Version difference data:
----------

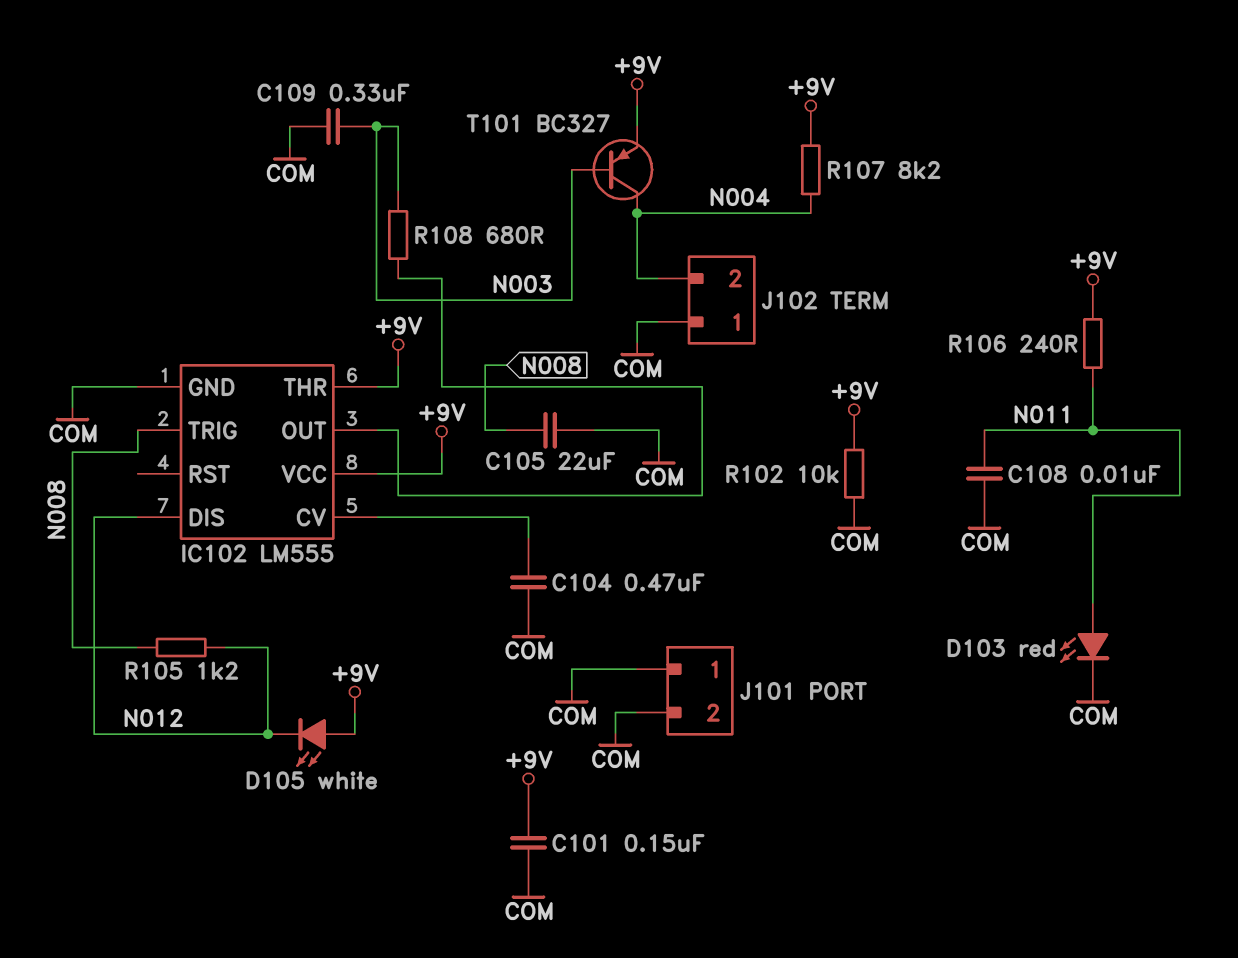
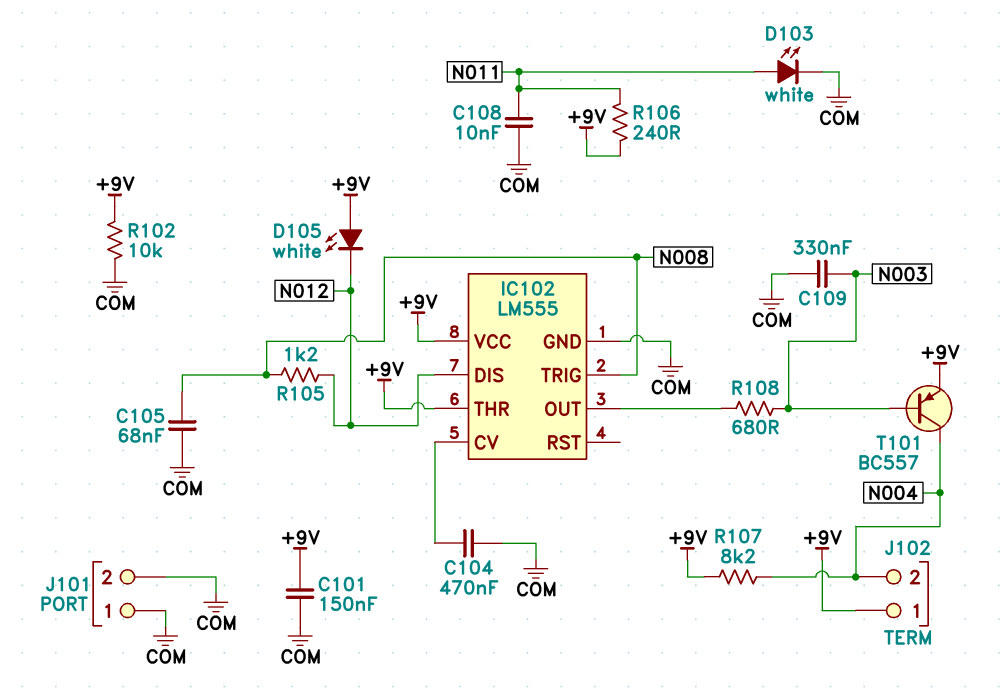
C105: 22uF (COM, N008) -> 68nF (COM, N008)
D103: LED red (A N011, K COM) -> LED white (A N011, K COM)
J102 pin 1: COM -> +9V
T101: PNP BC327 (B N003, C N004, E +9V) -> PNP BC557 (B N003, C N004, E +9V)

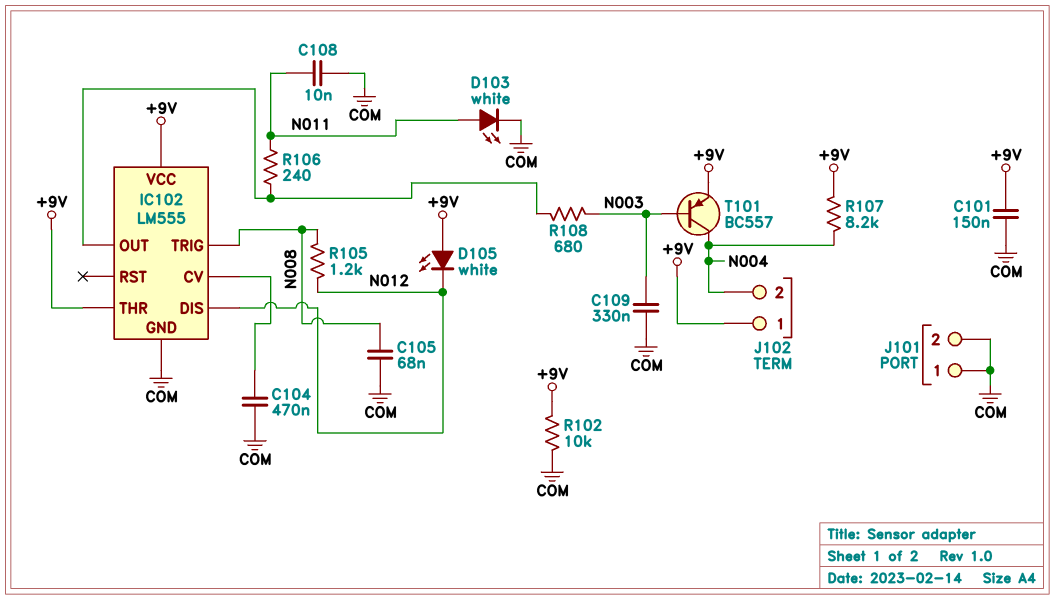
R106: 240 (+9V, N011) -> 240 (IC102/OUT, N011)

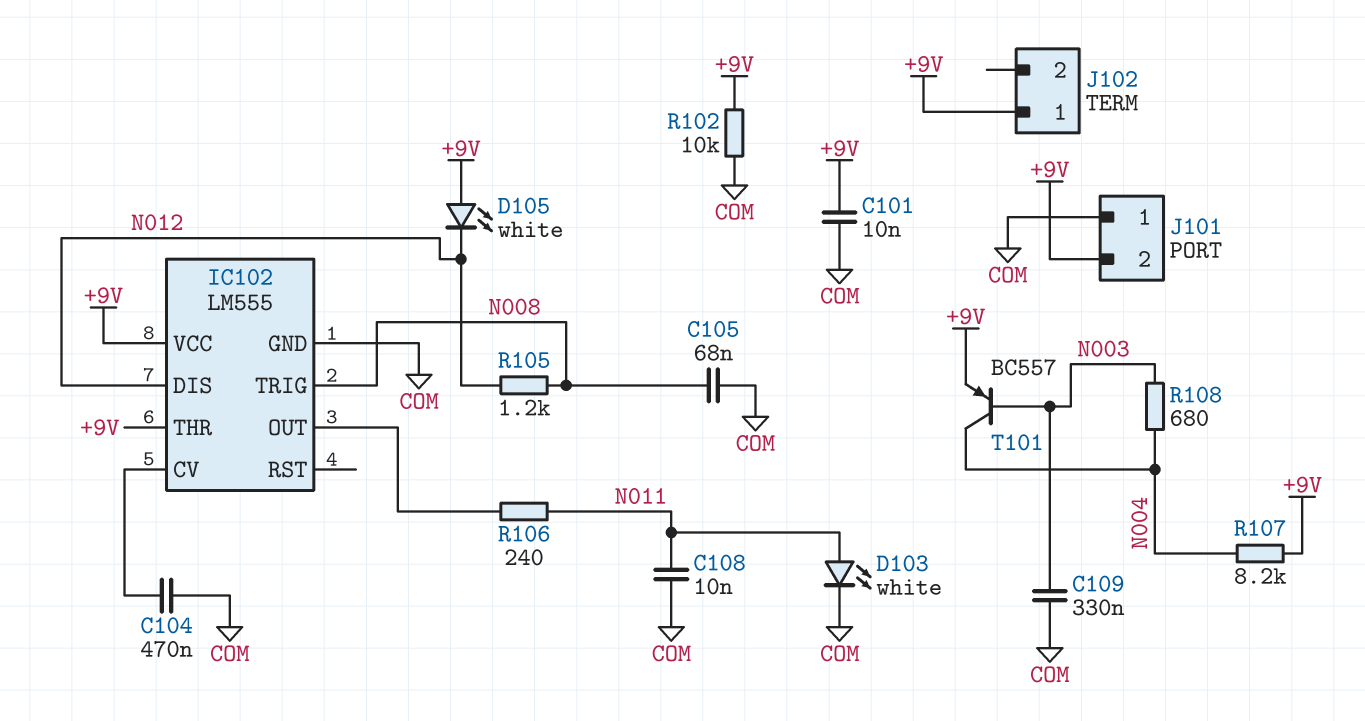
C101: 150nF (+9V, COM) -> 10nF (+9V, COM)
J101 pin 2: COM -> +9V
J102 pin 2: N004 -> none
R108: 680 (IC102/OUT, N003) -> 680 (N003, N004)

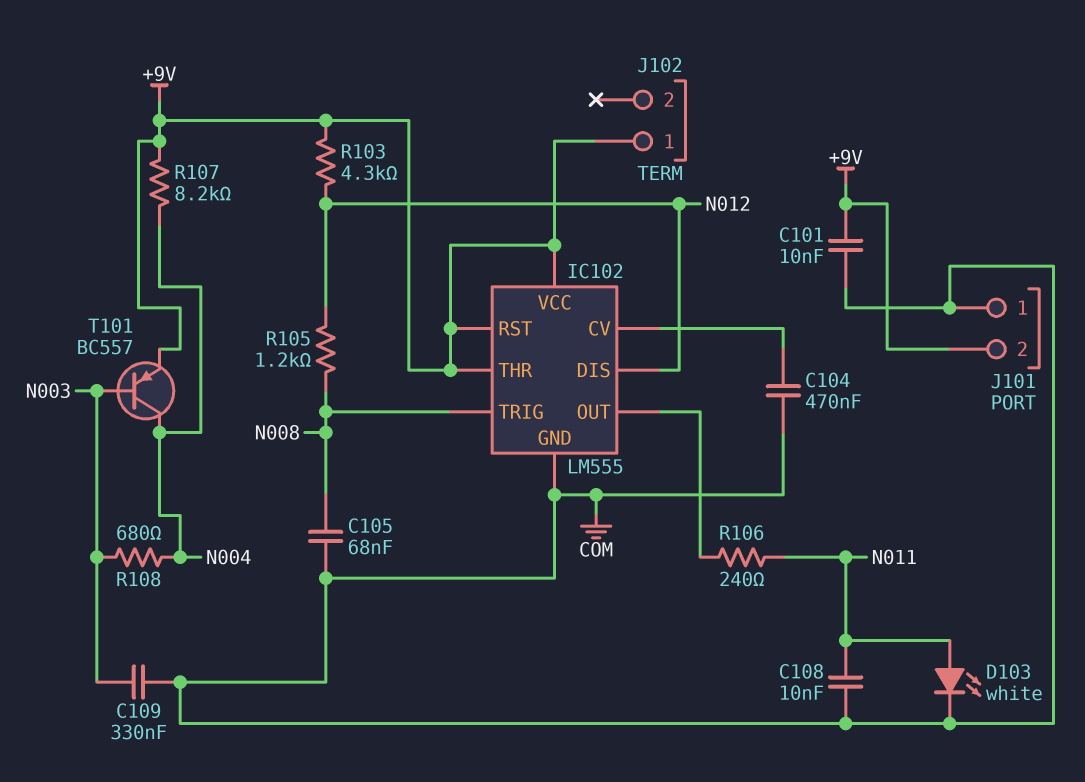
D105: LED white (A +9V, K N012) -> none
IC102 pin RST: none -> +9V
R102: 10k (+9V, COM) -> none
R103: none -> 4.3k (+9V, N012)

----------

Retype the records verbatim, but not their images.

Response:
C105: 22uF (COM, N008) -> 68nF (COM, N008)
D103: LED red (A N011, K COM) -> LED white (A N011, K COM)
J102 pin 1: COM -> +9V
T101: PNP BC327 (B N003, C N004, E +9V) -> PNP BC557 (B N003, C N004, E +9V)

R106: 240 (+9V, N011) -> 240 (IC102/OUT, N011)

C101: 150nF (+9V, COM) -> 10nF (+9V, COM)
J101 pin 2: COM -> +9V
J102 pin 2: N004 -> none
R108: 680 (IC102/OUT, N003) -> 680 (N003, N004)

D105: LED white (A +9V, K N012) -> none
IC102 pin RST: none -> +9V
R102: 10k (+9V, COM) -> none
R103: none -> 4.3k (+9V, N012)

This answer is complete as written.